* [EXERCISE DESCRIPTION] A word-for-word copy of the data, with no images, is the required answer.

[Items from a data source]
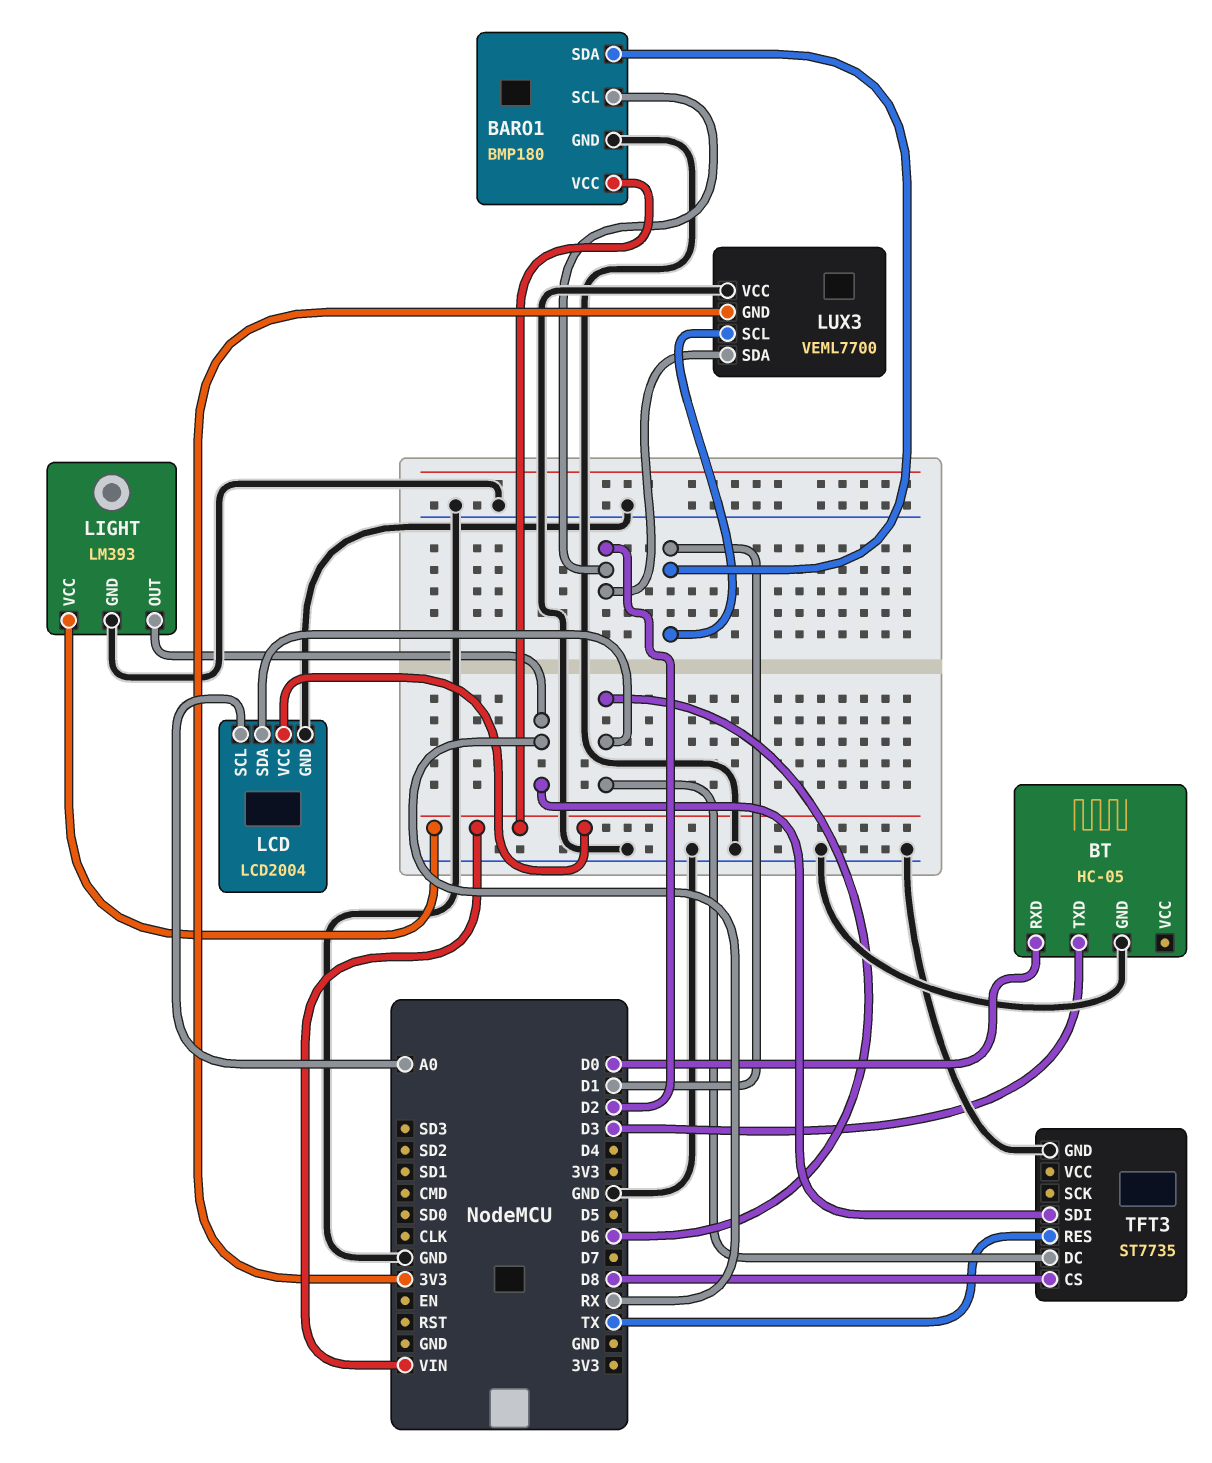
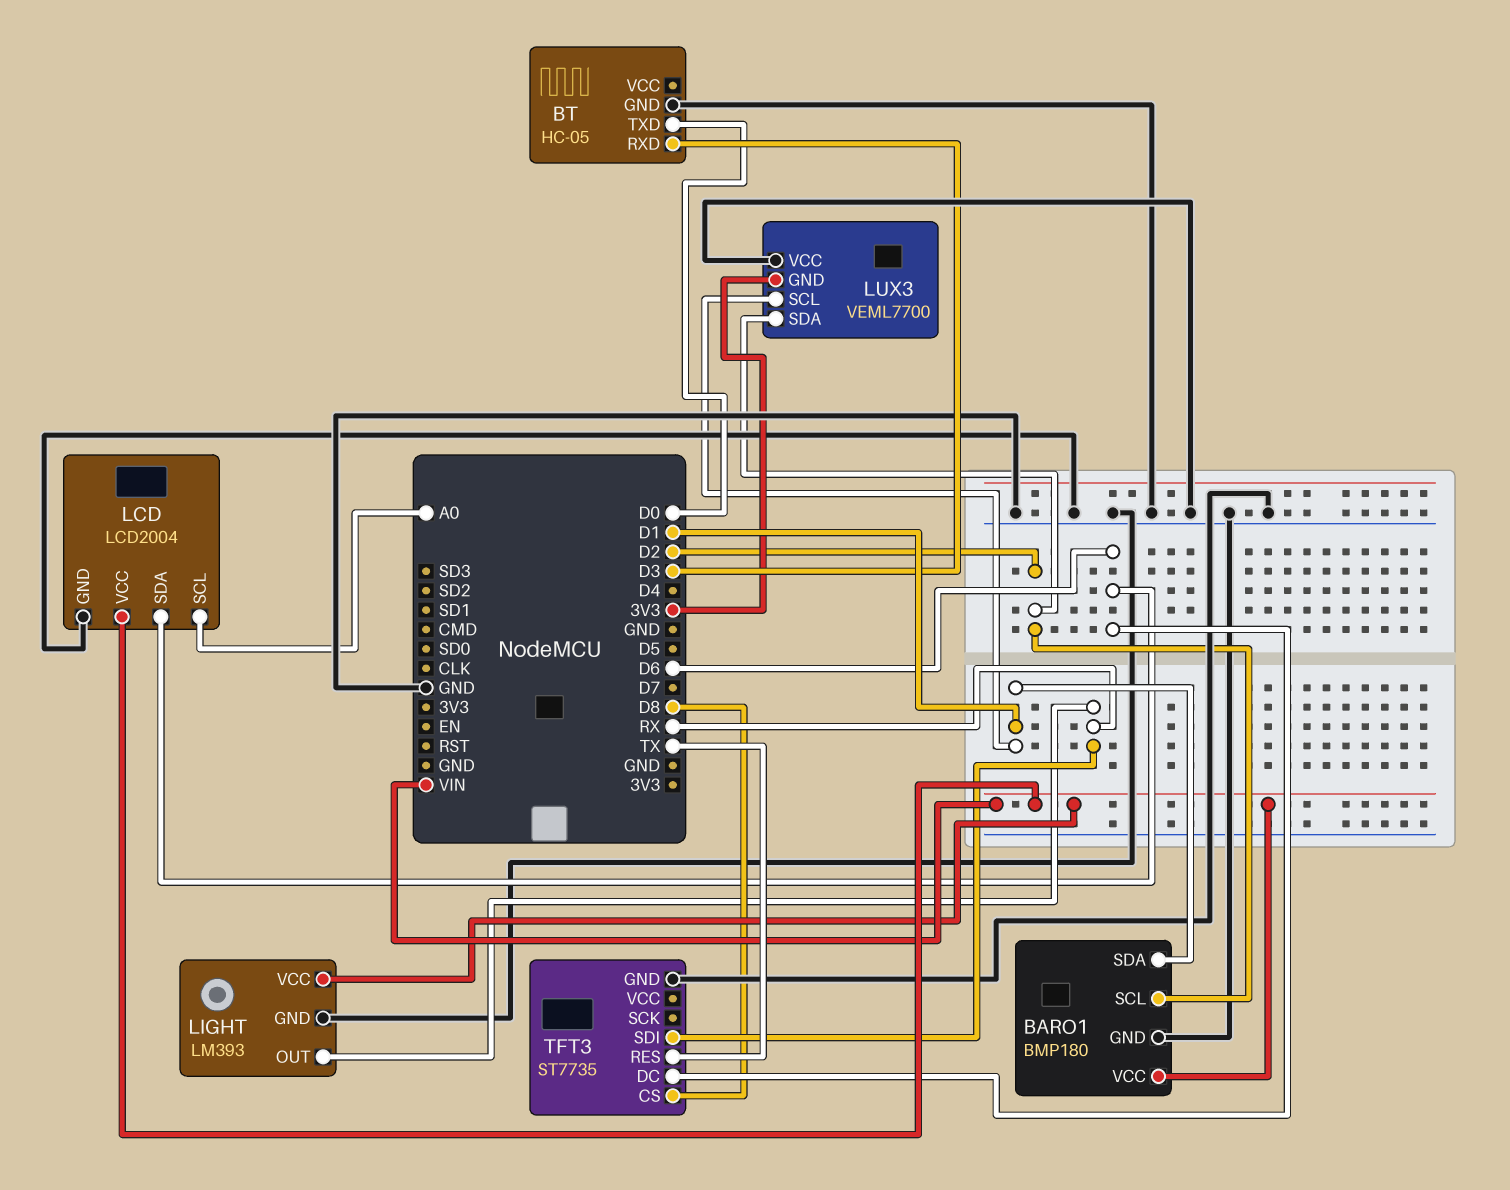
BT pin RXD: D0 -> D3
BT pin TXD: D3 -> D0

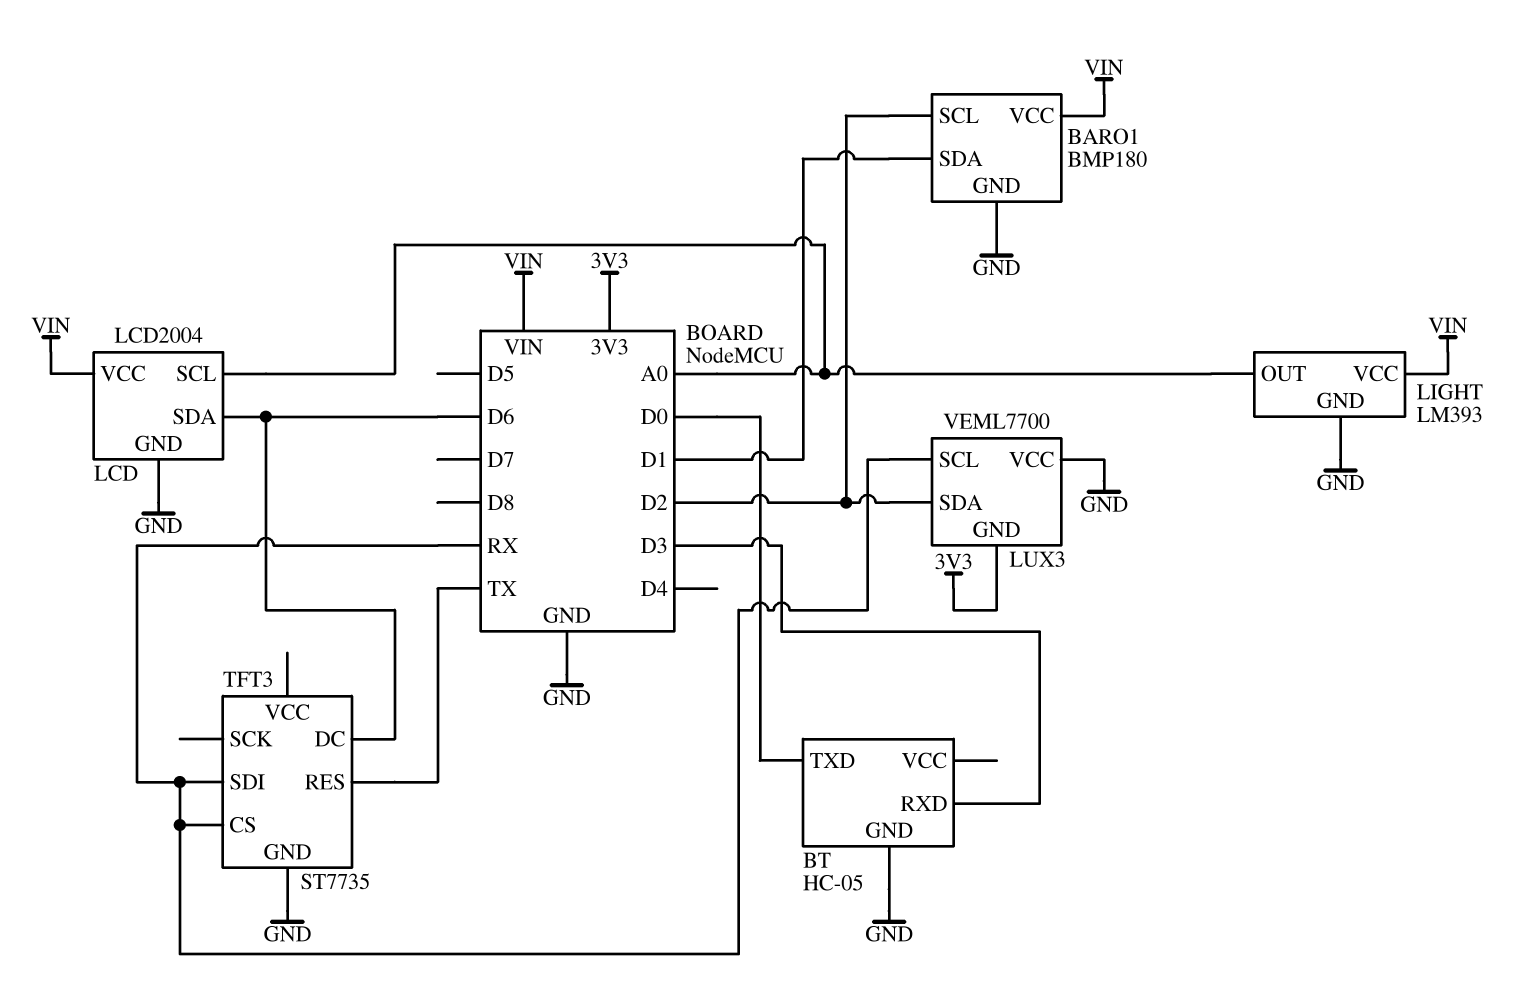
LIGHT pin OUT: RX -> A0
LUX3 pin SCL: D1 -> RX
TFT3 pin CS: D8 -> RX

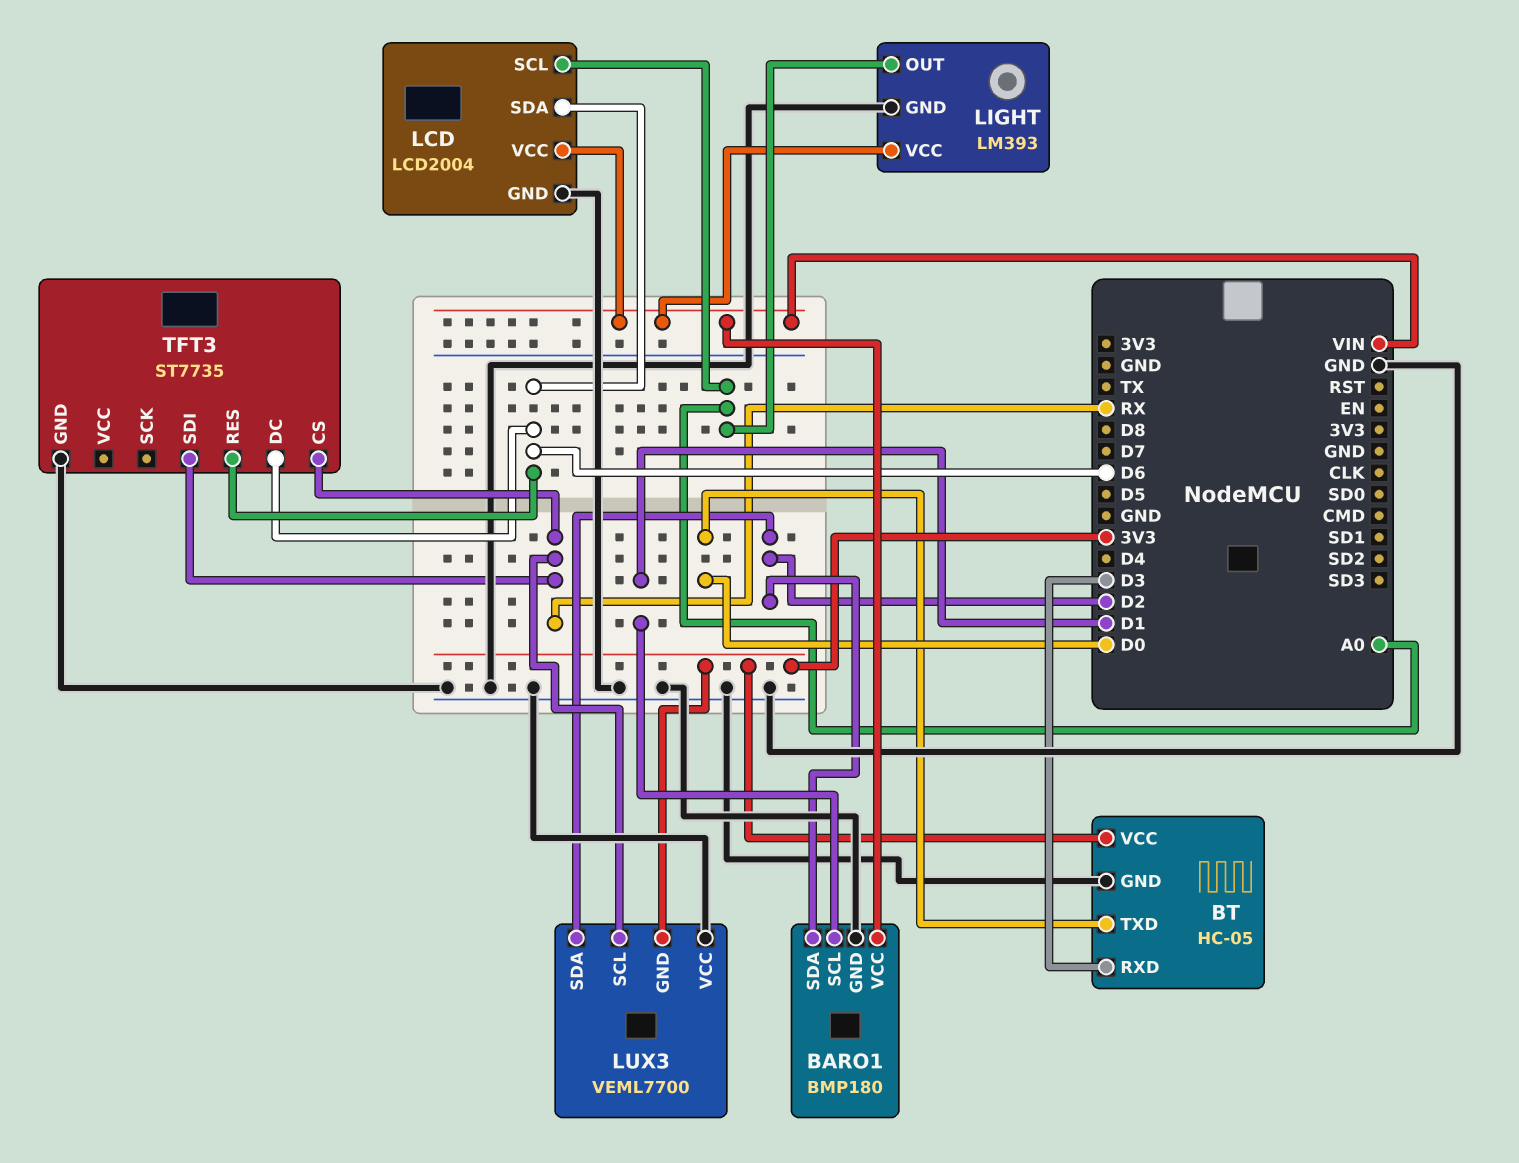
BARO1 pin SCL: D2 -> D1
BARO1 pin SDA: D1 -> D2
BT pin VCC: none -> 3V3
TFT3 pin RES: TX -> D6

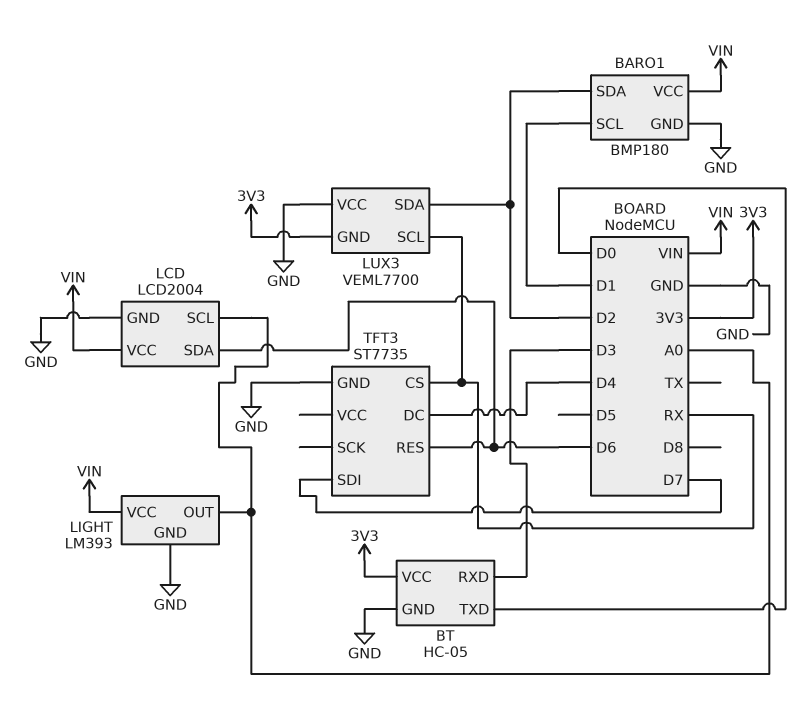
TFT3 pin DC: D6 -> D4
TFT3 pin SDI: RX -> D7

* [ANSWER SECTION]
BT pin RXD: D0 -> D3
BT pin TXD: D3 -> D0

LIGHT pin OUT: RX -> A0
LUX3 pin SCL: D1 -> RX
TFT3 pin CS: D8 -> RX

BARO1 pin SCL: D2 -> D1
BARO1 pin SDA: D1 -> D2
BT pin VCC: none -> 3V3
TFT3 pin RES: TX -> D6

TFT3 pin DC: D6 -> D4
TFT3 pin SDI: RX -> D7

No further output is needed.